» **Task brief**
Rename "art curator" to "museum curator" throughout the records, beginning at the first line and stopping after the line that contains "I want to click on wooden". Write out those lines again with nothing else changed.

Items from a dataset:

Start of Block

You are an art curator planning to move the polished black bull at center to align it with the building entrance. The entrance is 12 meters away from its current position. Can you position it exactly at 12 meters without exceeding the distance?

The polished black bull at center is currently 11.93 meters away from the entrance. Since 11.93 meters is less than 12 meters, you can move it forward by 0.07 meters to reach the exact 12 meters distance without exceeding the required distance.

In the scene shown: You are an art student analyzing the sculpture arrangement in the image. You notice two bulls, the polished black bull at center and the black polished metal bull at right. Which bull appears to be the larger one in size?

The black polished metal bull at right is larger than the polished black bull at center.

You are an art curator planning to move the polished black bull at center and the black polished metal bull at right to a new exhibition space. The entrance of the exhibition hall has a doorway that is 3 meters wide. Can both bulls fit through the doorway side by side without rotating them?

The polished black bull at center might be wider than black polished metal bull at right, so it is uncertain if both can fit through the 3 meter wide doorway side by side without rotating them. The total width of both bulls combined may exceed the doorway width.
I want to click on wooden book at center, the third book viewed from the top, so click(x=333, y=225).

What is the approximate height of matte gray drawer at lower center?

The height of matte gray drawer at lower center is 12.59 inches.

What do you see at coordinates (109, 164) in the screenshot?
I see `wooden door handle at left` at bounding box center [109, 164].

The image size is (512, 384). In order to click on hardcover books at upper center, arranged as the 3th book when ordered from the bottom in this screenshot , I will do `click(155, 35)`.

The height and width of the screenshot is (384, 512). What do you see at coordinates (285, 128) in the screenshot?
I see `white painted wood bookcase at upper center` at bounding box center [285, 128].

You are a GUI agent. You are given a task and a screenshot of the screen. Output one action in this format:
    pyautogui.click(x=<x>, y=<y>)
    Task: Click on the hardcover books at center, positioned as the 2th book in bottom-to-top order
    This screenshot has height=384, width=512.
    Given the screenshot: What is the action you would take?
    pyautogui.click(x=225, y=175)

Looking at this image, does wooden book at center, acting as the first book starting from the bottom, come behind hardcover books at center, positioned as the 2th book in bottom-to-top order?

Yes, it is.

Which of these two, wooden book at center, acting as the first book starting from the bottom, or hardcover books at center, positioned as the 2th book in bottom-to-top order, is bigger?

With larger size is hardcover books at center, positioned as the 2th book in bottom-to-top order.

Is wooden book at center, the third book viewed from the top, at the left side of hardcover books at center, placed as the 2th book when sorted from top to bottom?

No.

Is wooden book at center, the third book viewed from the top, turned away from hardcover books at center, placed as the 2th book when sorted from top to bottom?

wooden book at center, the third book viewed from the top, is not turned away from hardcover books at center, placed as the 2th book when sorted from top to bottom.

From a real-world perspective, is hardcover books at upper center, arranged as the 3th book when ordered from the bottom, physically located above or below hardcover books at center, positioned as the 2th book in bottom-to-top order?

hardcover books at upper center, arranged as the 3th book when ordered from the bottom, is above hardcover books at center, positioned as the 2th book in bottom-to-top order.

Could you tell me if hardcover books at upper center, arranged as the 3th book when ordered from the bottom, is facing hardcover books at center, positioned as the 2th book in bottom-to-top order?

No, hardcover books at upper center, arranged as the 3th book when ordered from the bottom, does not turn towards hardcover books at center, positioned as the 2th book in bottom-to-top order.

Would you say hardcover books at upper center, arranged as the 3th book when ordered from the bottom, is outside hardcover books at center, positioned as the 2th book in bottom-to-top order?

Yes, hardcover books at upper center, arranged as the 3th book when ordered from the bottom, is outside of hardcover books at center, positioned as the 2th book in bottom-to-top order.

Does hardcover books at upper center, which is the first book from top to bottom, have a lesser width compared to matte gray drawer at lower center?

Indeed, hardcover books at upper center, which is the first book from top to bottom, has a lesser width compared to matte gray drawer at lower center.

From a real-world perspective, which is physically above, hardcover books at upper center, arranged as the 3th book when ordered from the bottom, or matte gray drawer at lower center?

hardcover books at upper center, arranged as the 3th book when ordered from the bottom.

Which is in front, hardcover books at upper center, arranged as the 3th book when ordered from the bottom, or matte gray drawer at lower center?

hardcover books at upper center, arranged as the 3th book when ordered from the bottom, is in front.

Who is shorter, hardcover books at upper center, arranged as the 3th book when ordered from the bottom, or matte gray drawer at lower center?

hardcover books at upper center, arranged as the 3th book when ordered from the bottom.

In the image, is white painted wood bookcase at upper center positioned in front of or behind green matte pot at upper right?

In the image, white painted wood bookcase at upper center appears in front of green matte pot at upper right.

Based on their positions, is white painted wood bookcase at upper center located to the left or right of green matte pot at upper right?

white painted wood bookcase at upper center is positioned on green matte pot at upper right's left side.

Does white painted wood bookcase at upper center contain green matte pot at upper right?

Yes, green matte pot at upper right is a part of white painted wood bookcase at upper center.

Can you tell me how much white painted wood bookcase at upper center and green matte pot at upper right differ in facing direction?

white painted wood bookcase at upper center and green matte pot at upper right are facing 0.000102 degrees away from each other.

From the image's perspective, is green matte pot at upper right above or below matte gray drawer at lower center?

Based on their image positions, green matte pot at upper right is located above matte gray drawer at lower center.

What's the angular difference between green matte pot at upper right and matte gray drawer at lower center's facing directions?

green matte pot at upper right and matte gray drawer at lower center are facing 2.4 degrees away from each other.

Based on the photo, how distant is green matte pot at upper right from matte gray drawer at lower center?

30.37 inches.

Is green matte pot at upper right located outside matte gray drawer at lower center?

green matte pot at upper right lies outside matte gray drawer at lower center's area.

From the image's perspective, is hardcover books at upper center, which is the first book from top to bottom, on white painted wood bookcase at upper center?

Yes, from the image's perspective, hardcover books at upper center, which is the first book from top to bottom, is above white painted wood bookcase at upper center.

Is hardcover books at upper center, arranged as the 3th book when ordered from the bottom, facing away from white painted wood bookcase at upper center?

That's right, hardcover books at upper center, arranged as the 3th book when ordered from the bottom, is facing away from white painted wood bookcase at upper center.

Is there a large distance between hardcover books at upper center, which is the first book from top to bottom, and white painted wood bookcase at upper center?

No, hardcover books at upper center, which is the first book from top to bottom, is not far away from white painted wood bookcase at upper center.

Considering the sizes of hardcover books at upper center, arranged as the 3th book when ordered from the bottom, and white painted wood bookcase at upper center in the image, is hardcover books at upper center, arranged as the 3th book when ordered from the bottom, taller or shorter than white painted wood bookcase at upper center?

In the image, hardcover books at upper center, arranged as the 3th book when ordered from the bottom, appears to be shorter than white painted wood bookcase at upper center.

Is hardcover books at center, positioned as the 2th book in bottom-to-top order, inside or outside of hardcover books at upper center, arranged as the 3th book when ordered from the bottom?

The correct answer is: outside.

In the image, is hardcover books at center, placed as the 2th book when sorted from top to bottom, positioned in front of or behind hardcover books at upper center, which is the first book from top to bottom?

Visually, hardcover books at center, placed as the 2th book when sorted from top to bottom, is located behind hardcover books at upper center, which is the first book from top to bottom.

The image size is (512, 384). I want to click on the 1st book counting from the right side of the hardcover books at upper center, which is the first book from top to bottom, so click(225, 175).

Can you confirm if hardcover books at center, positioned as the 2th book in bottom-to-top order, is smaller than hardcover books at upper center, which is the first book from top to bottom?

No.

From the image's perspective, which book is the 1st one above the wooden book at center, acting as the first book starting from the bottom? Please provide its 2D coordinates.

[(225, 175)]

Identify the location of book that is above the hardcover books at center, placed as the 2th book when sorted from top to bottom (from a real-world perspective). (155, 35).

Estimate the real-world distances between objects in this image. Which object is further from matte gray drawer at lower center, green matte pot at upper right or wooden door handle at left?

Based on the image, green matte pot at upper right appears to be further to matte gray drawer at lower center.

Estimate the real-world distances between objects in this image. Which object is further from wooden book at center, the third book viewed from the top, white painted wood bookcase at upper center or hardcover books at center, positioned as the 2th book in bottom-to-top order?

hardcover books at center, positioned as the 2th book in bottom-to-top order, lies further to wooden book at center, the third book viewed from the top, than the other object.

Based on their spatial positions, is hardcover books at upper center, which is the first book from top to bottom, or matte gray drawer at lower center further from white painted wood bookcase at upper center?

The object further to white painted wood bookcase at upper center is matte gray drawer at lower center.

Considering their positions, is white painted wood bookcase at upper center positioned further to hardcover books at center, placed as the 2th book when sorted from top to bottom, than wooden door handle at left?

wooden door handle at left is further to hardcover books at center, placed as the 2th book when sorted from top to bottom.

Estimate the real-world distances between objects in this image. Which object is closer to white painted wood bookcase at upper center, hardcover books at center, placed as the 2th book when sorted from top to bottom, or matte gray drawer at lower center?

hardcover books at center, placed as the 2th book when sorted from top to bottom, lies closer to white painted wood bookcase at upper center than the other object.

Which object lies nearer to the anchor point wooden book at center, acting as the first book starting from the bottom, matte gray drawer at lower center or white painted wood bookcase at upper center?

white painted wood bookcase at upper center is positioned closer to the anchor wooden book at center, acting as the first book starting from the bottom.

End of Block

» **Answer box**
You are an museum curator planning to move the polished black bull at center to align it with the building entrance. The entrance is 12 meters away from its current position. Can you position it exactly at 12 meters without exceeding the distance?

The polished black bull at center is currently 11.93 meters away from the entrance. Since 11.93 meters is less than 12 meters, you can move it forward by 0.07 meters to reach the exact 12 meters distance without exceeding the required distance.

In the scene shown: You are an art student analyzing the sculpture arrangement in the image. You notice two bulls, the polished black bull at center and the black polished metal bull at right. Which bull appears to be the larger one in size?

The black polished metal bull at right is larger than the polished black bull at center.

You are an museum curator planning to move the polished black bull at center and the black polished metal bull at right to a new exhibition space. The entrance of the exhibition hall has a doorway that is 3 meters wide. Can both bulls fit through the doorway side by side without rotating them?

The polished black bull at center might be wider than black polished metal bull at right, so it is uncertain if both can fit through the 3 meter wide doorway side by side without rotating them. The total width of both bulls combined may exceed the doorway width.
I want to click on wooden book at center, the third book viewed from the top, so click(x=333, y=225).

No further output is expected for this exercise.